Where in the data below does the word "none" appear? Copy each line that holds it.

• RECORDS PROVIDED
☆ ☆ ☆ ☆ ☆

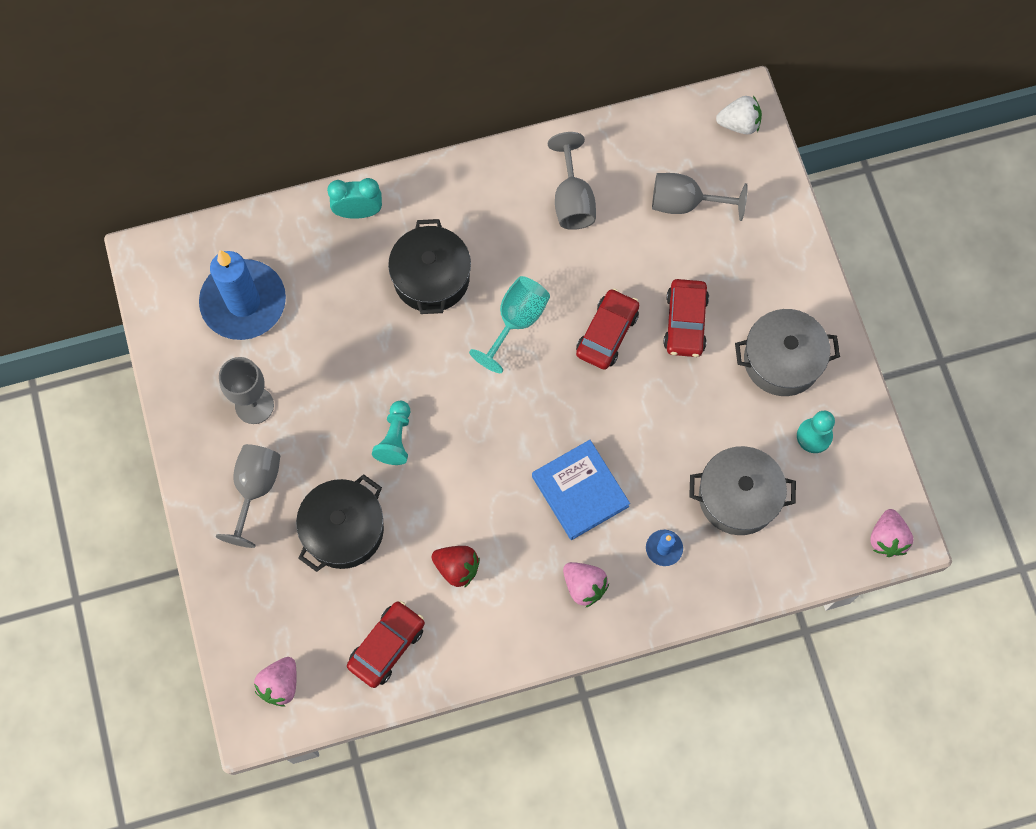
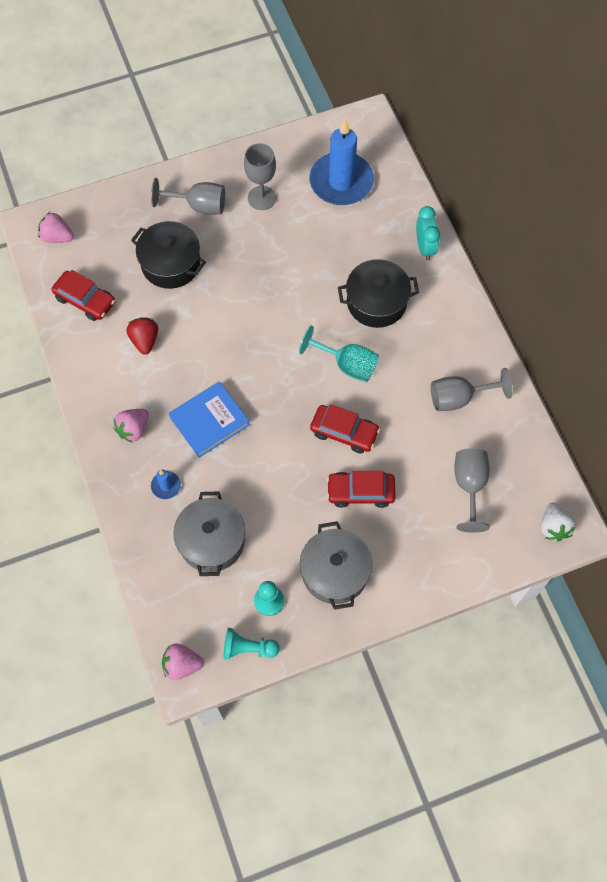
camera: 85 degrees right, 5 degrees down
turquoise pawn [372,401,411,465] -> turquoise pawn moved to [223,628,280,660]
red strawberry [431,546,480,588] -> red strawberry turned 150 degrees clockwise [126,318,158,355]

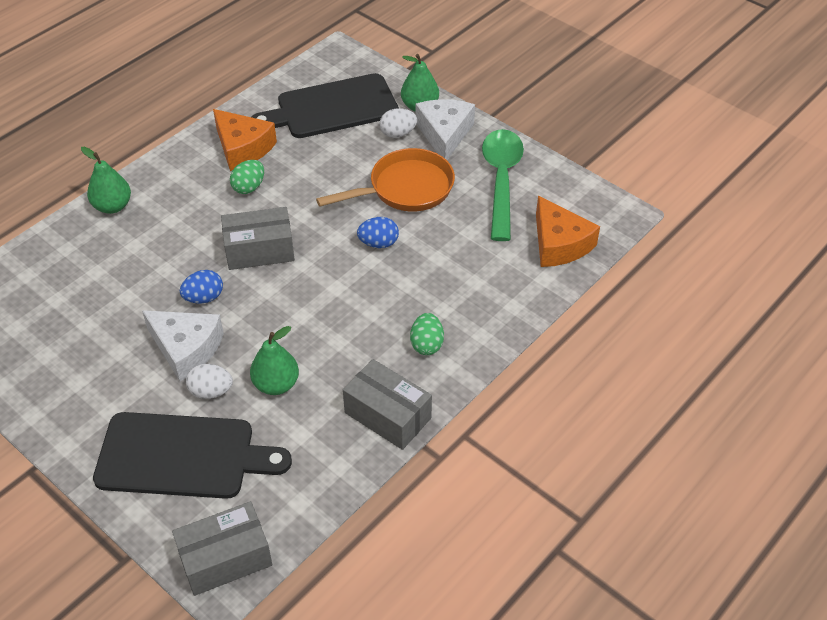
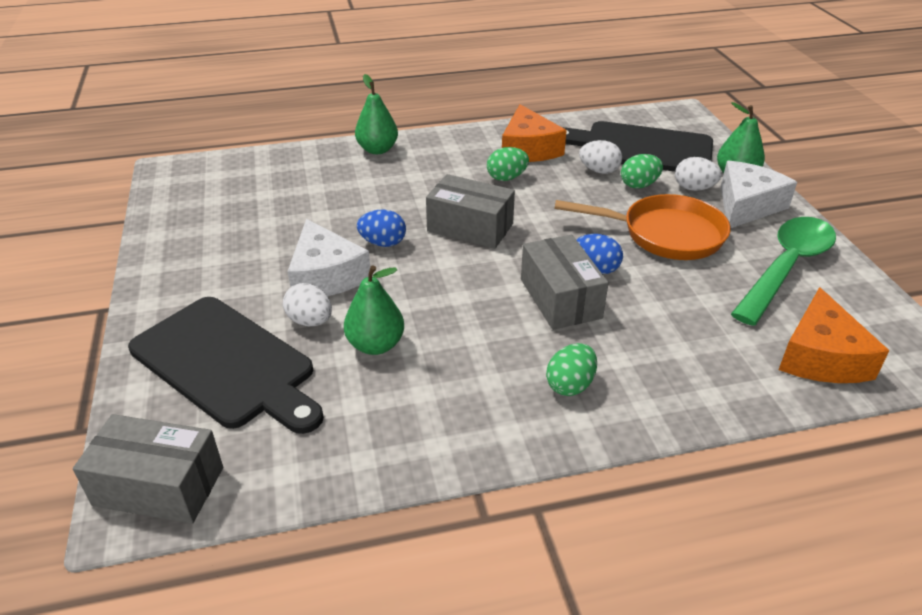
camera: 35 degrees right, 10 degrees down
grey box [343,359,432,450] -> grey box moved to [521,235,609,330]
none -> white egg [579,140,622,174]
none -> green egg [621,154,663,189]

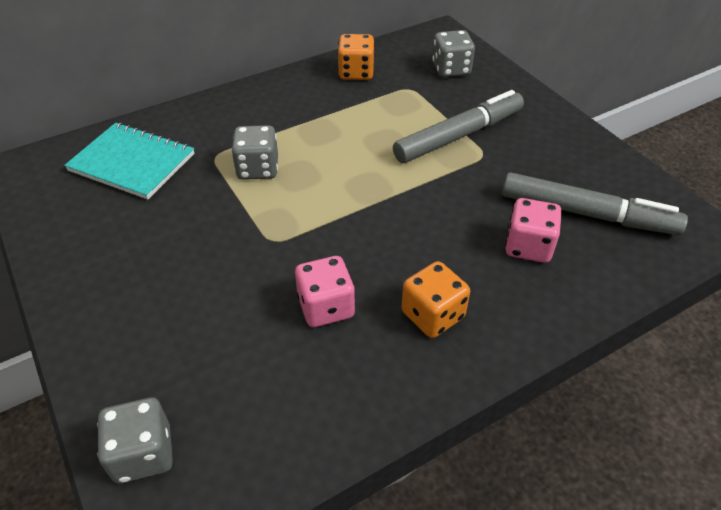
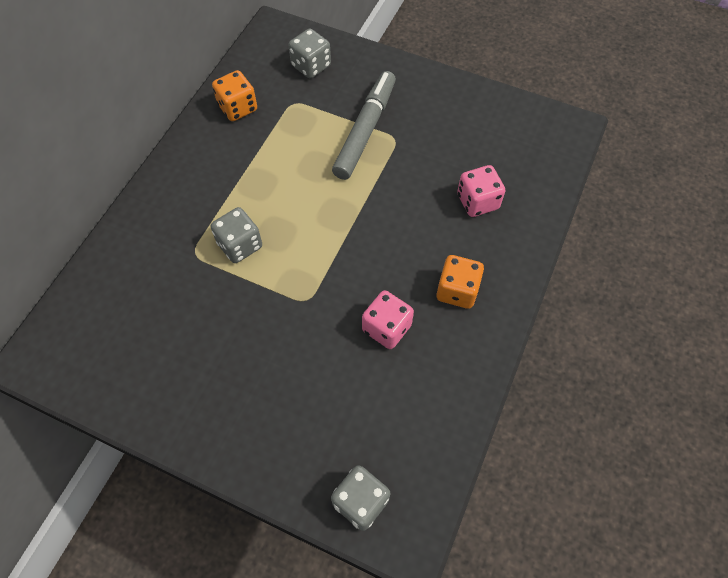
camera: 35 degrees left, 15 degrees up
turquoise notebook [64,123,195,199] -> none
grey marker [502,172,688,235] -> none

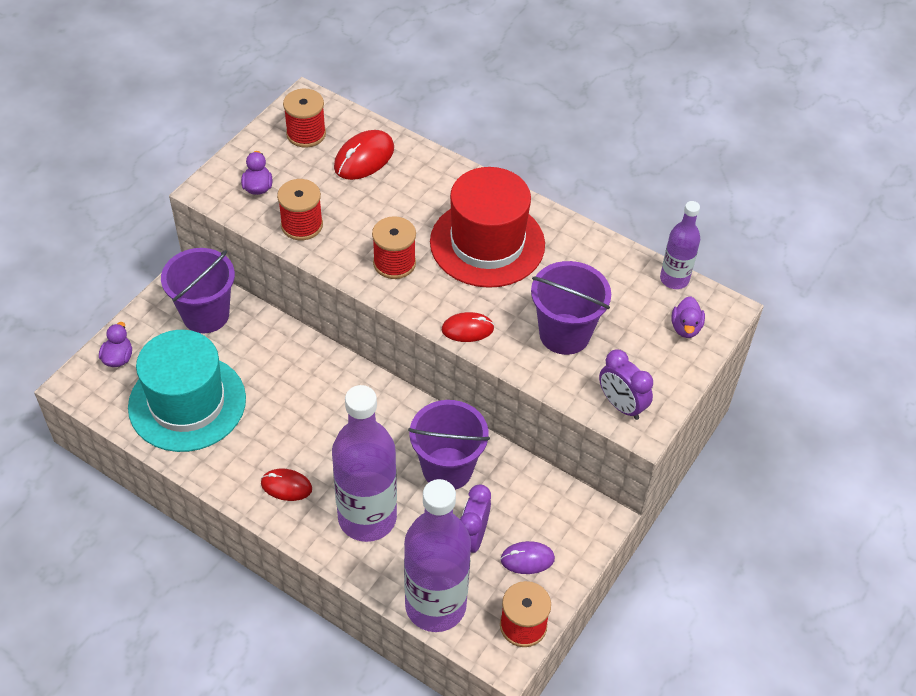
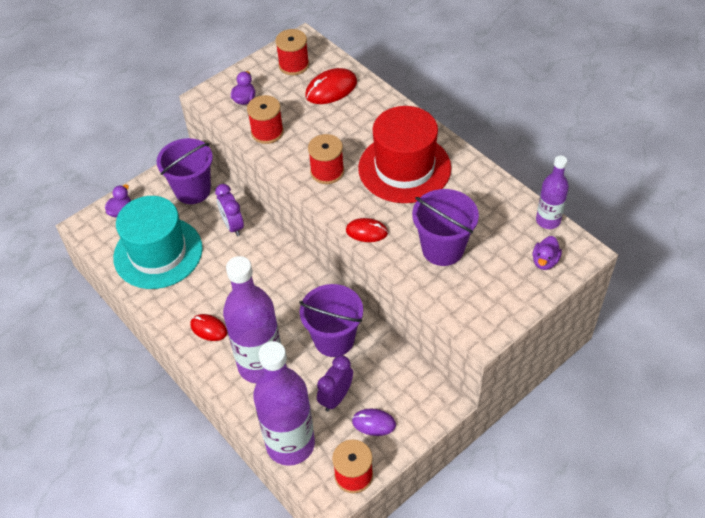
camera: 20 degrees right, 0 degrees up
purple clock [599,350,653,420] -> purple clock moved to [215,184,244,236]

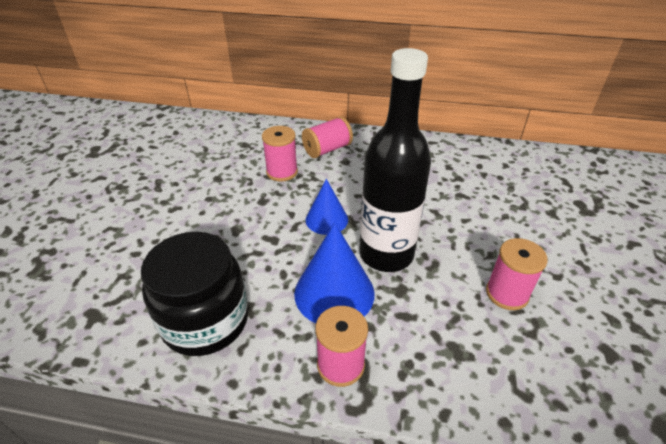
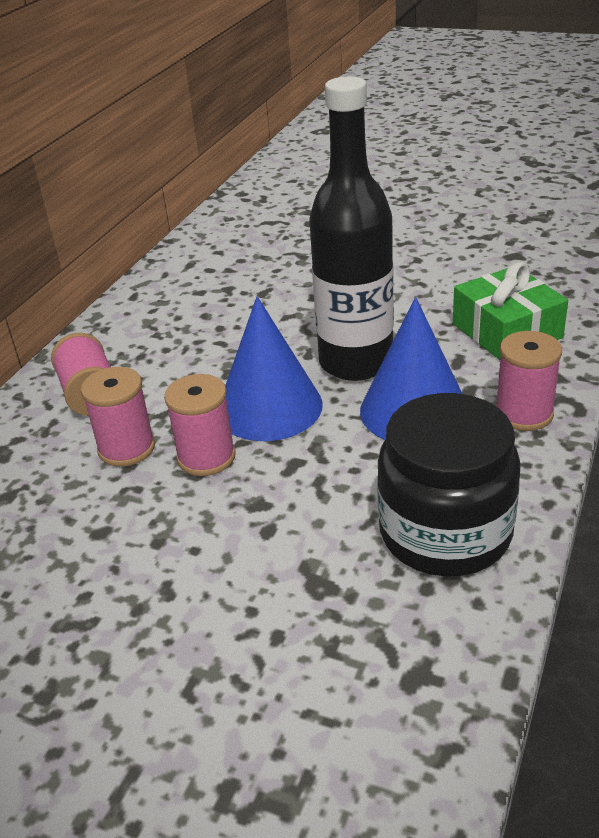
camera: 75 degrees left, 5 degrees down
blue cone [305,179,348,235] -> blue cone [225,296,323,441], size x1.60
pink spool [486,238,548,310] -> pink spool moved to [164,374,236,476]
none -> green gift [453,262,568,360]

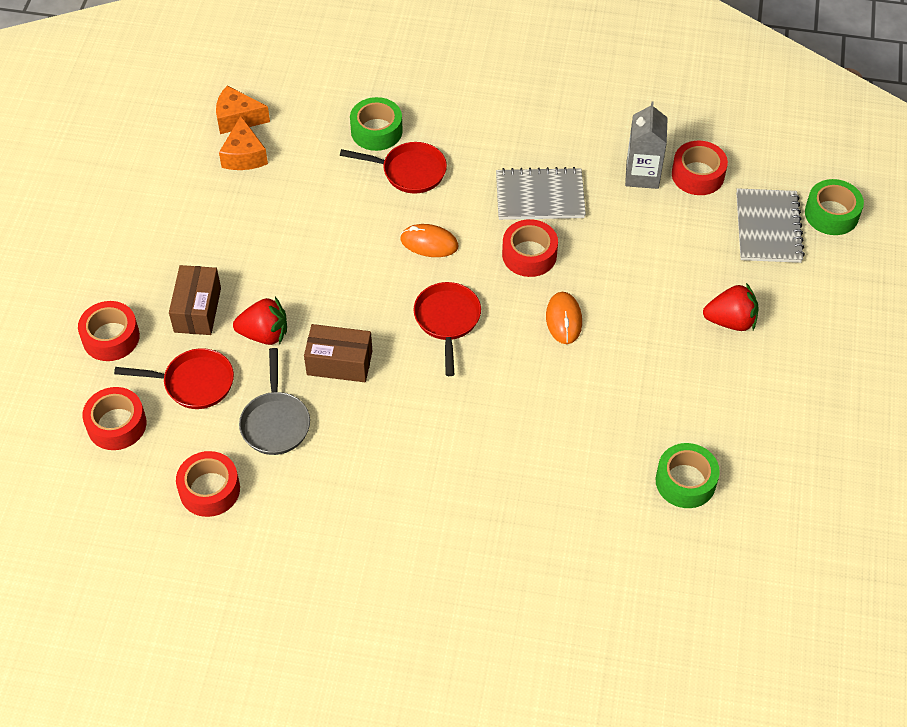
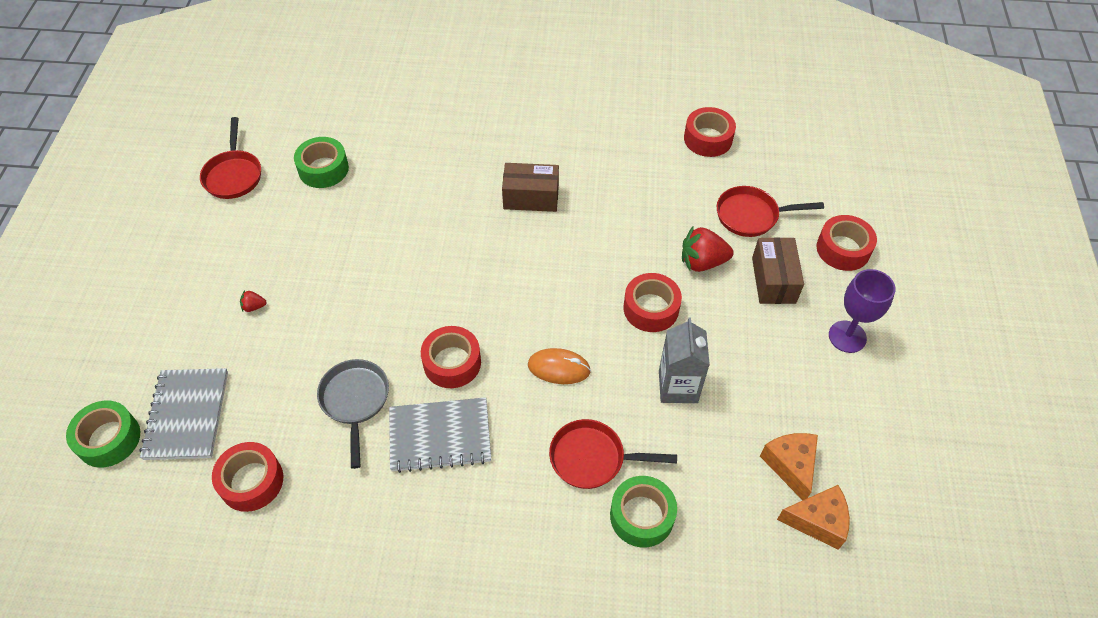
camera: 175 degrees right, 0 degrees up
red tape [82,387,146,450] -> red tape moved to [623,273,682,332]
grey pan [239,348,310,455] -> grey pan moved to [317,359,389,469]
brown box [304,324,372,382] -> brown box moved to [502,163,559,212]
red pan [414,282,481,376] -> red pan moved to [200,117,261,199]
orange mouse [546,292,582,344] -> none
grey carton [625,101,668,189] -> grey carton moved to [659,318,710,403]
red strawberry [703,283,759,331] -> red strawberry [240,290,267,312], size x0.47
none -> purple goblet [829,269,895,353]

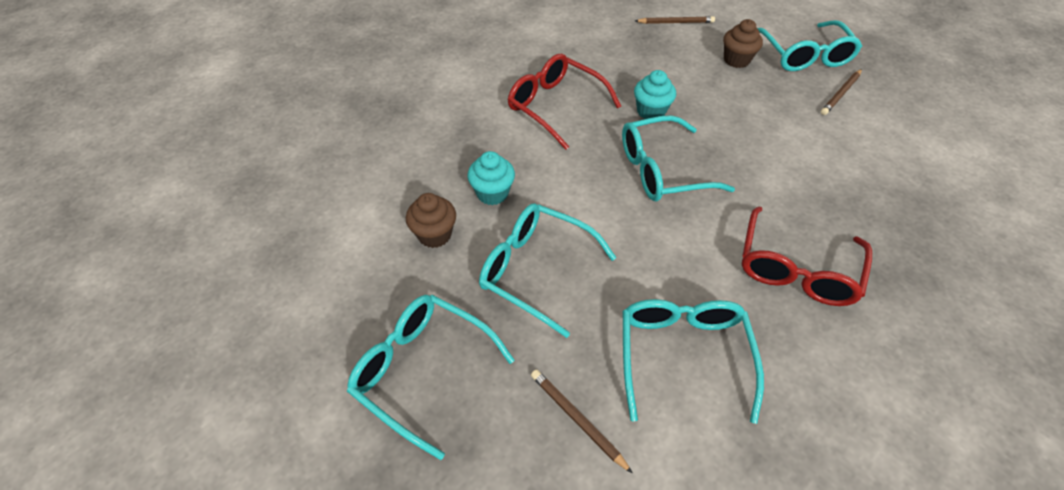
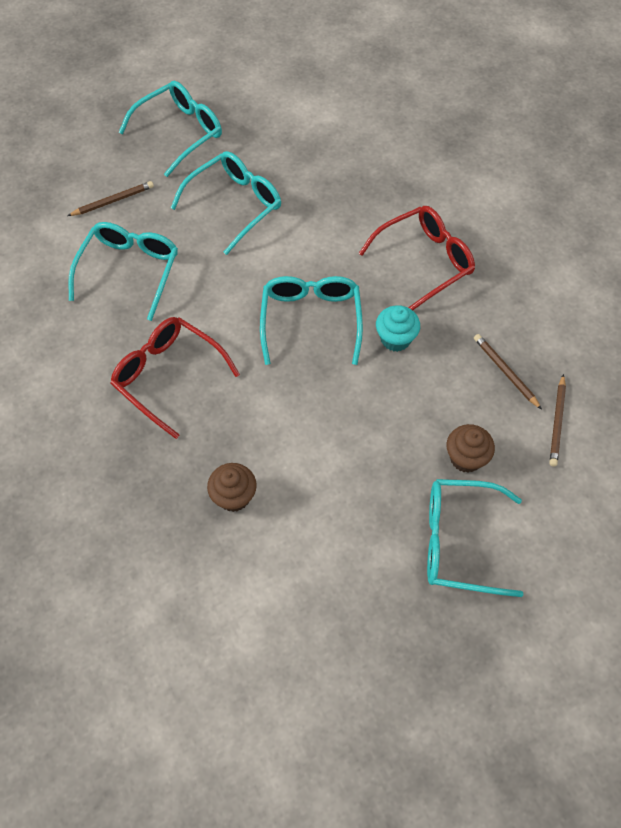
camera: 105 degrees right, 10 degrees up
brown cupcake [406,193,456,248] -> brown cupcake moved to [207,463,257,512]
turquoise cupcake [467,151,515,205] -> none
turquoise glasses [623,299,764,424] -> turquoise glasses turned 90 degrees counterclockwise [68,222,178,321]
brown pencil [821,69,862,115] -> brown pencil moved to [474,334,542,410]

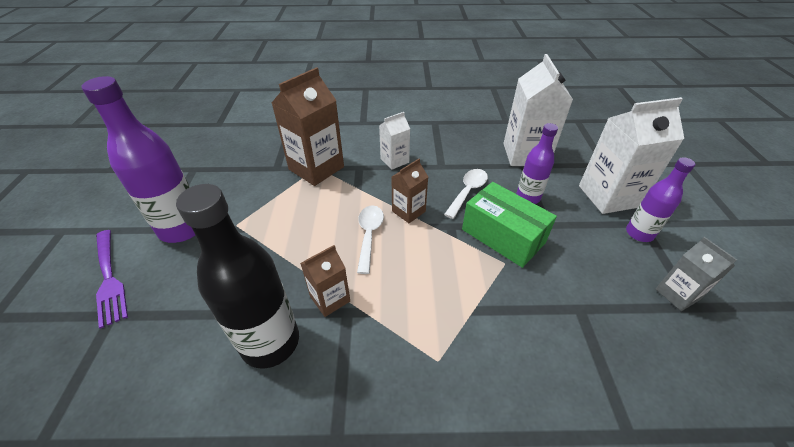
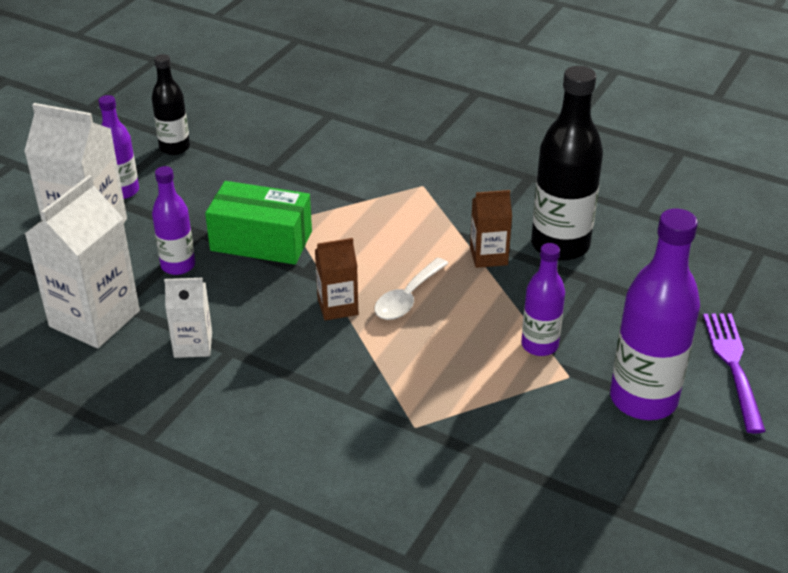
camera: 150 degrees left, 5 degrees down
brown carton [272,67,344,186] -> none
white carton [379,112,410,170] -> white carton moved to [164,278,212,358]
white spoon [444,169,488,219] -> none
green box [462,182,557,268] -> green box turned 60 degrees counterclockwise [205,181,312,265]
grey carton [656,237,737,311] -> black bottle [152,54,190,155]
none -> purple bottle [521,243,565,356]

☆ ☆ ☆ ☆ ☆

• REPLY
none -> white egg [579,140,622,174]
none -> green egg [621,154,663,189]
turquoise notebook [64,123,195,199] -> none
grey marker [502,172,688,235] -> none
none -> green gift [453,262,568,360]
orange mouse [546,292,582,344] -> none
none -> purple goblet [829,269,895,353]
turquoise cupcake [467,151,515,205] -> none
brown carton [272,67,344,186] -> none
white spoon [444,169,488,219] -> none
none -> purple bottle [521,243,565,356]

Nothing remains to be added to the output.